Material supplied Block Start
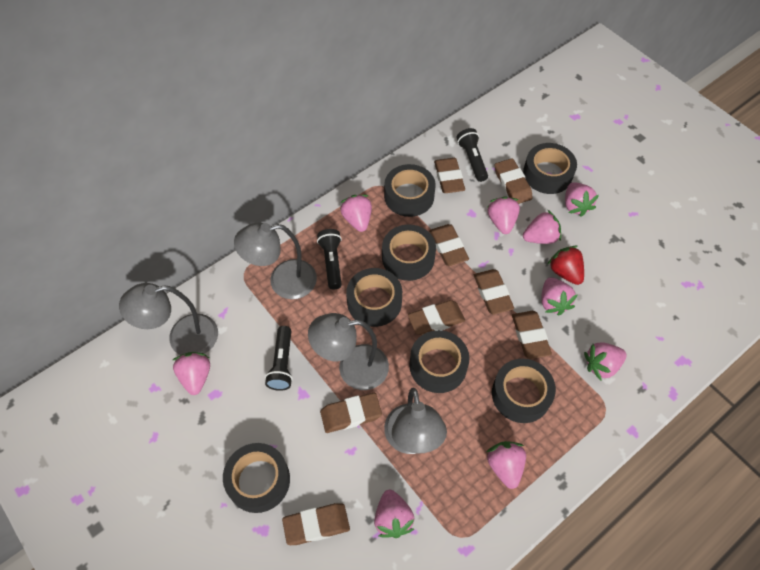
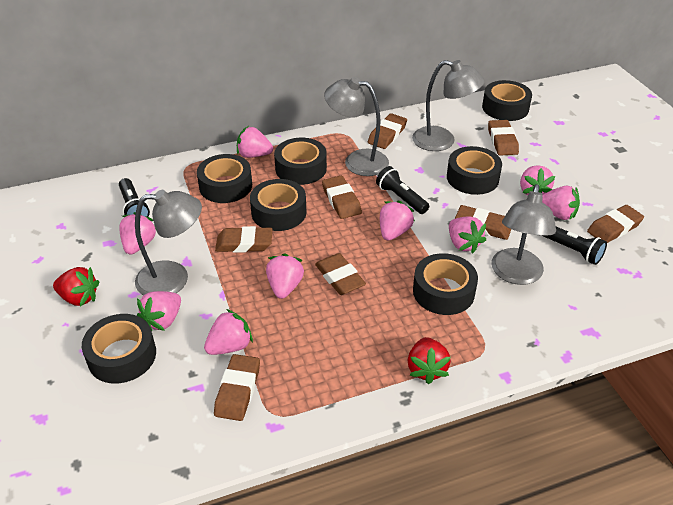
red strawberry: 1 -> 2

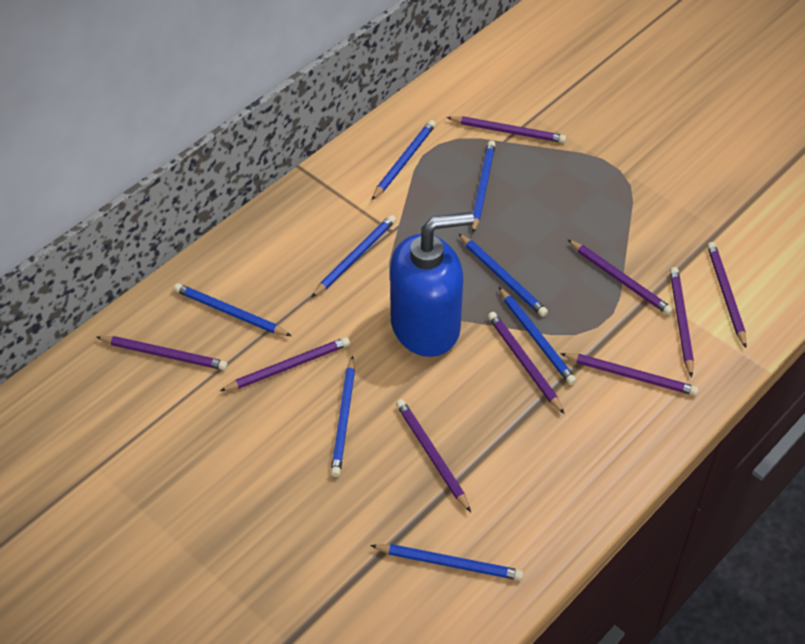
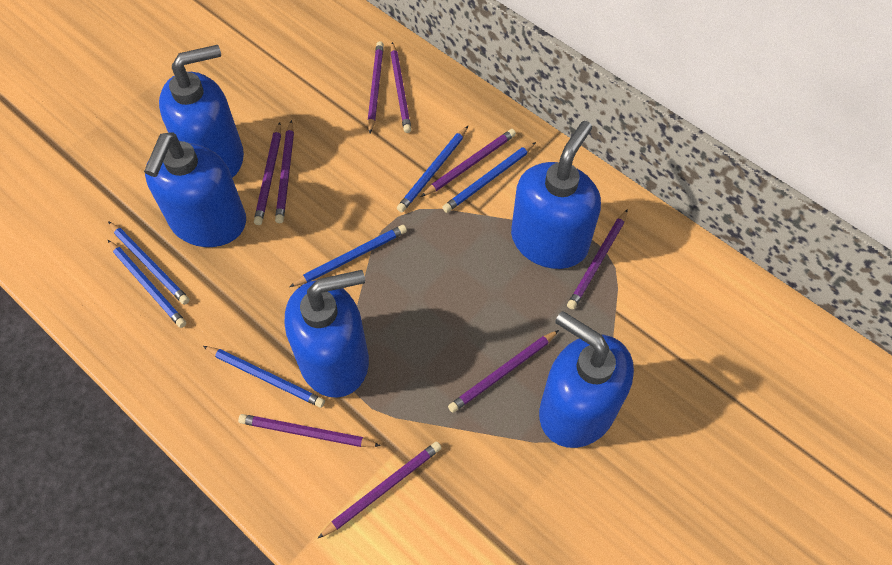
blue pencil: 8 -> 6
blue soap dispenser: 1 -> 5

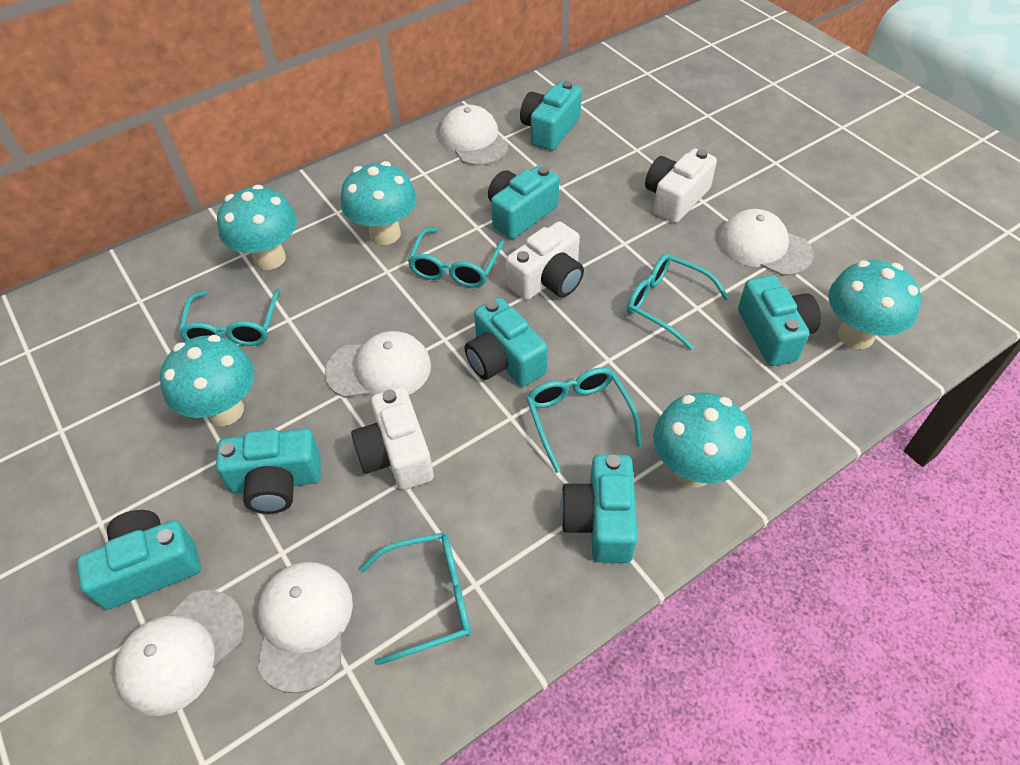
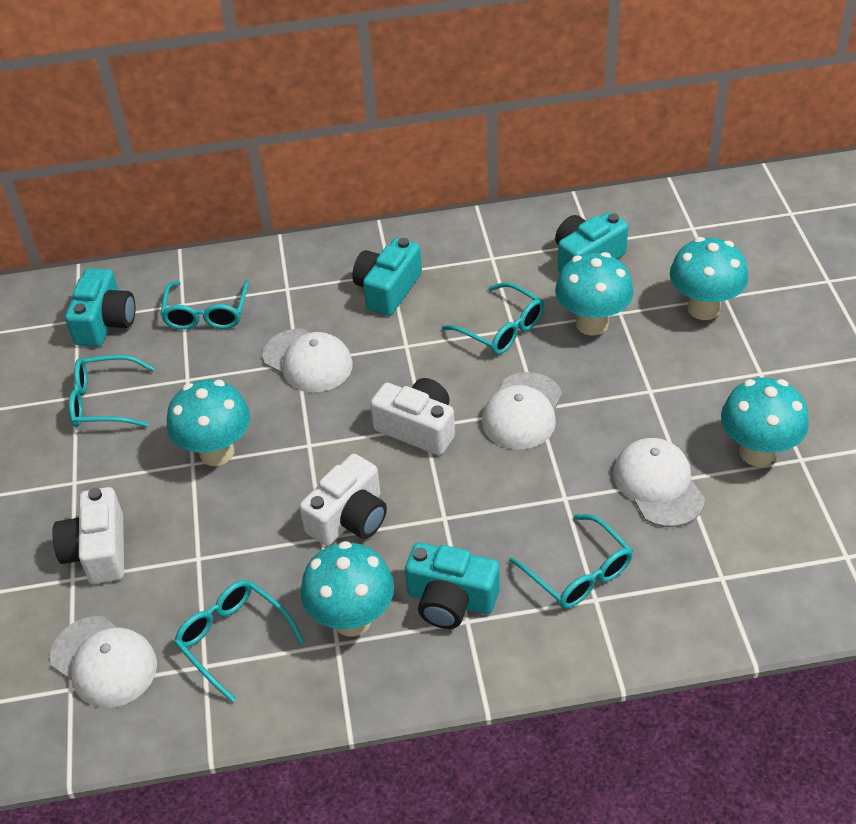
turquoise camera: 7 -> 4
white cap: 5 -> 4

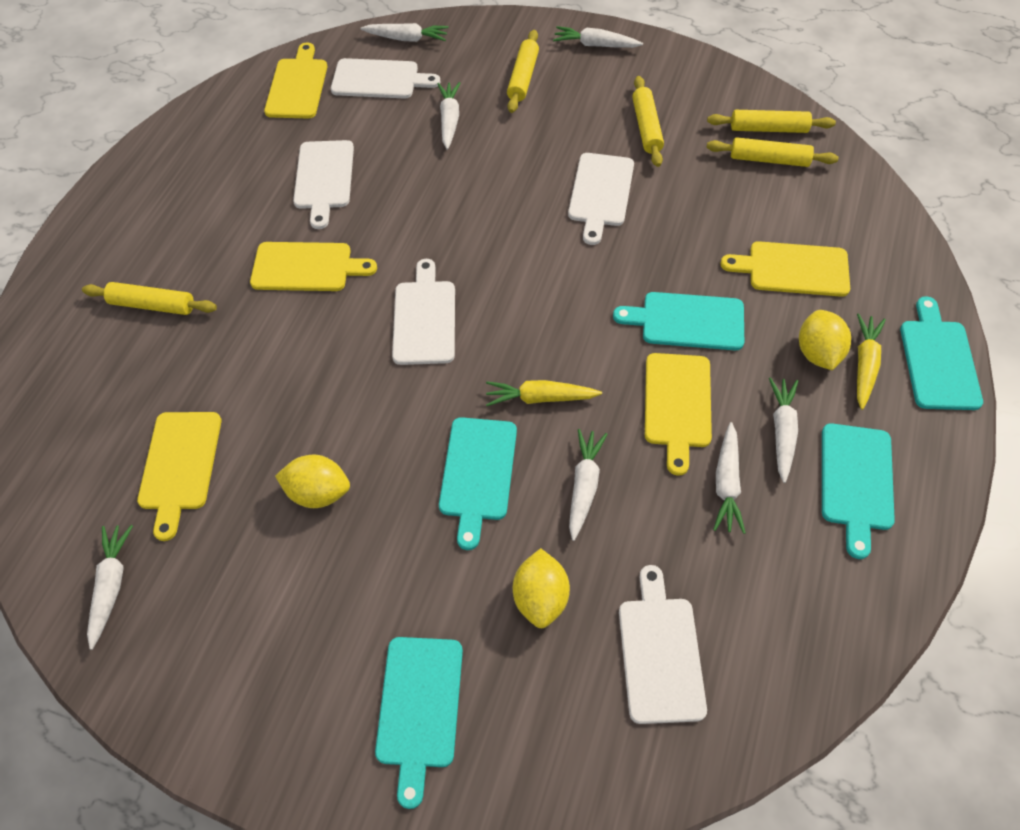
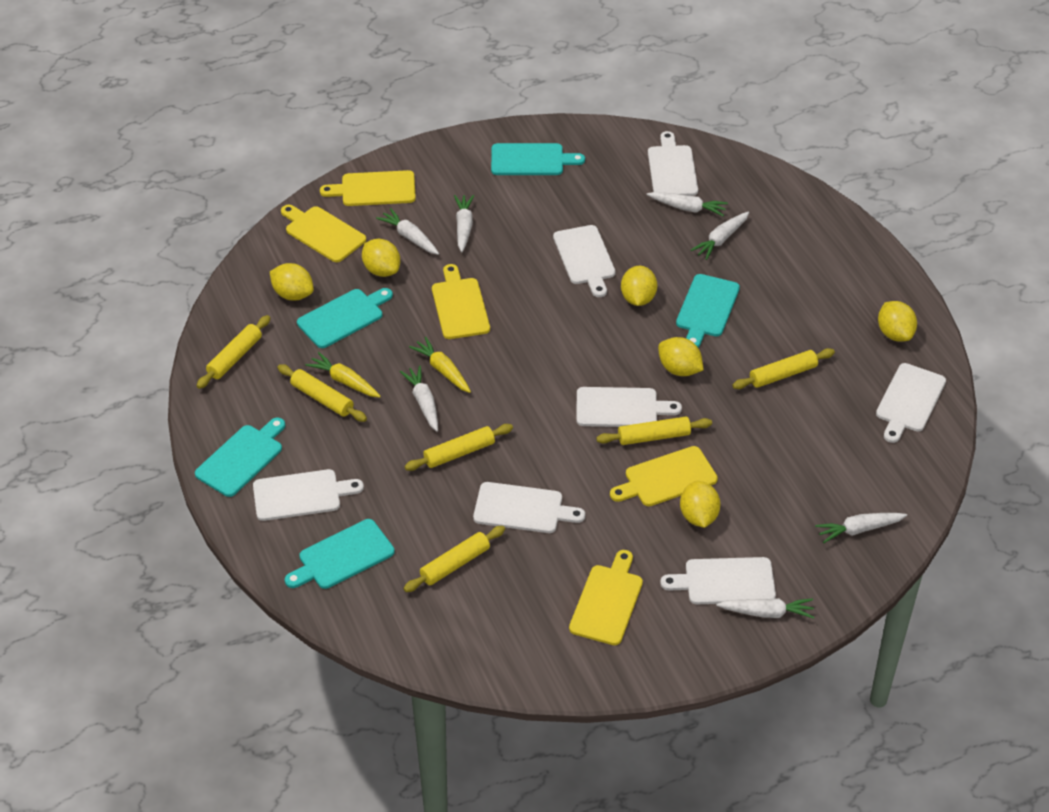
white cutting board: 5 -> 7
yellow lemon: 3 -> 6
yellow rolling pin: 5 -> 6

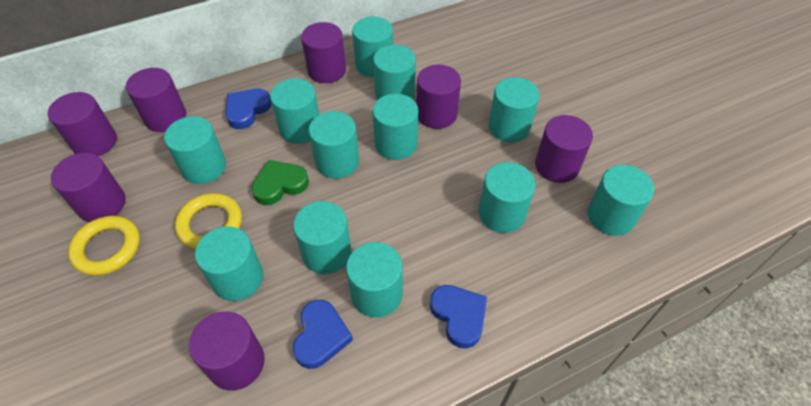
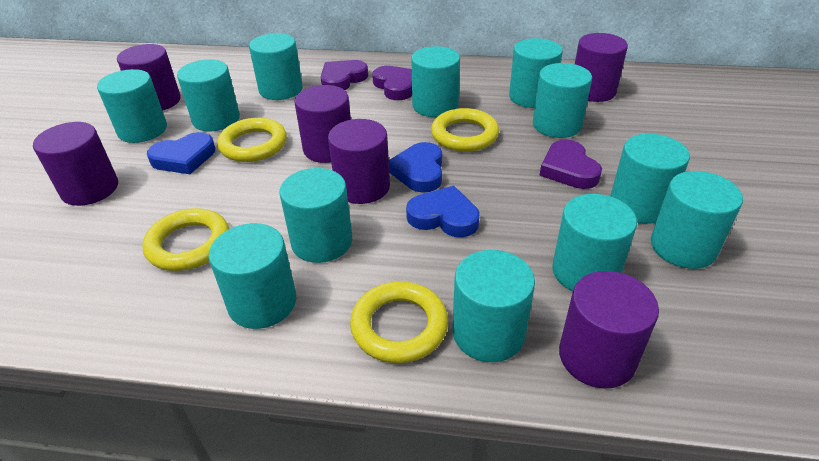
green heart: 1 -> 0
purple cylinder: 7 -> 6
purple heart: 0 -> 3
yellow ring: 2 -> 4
Material supplied Block End
What needs to be done |
Establish how many lines of the entries hold the word "yellow", giving nothing but the number.

Solution to this task |
3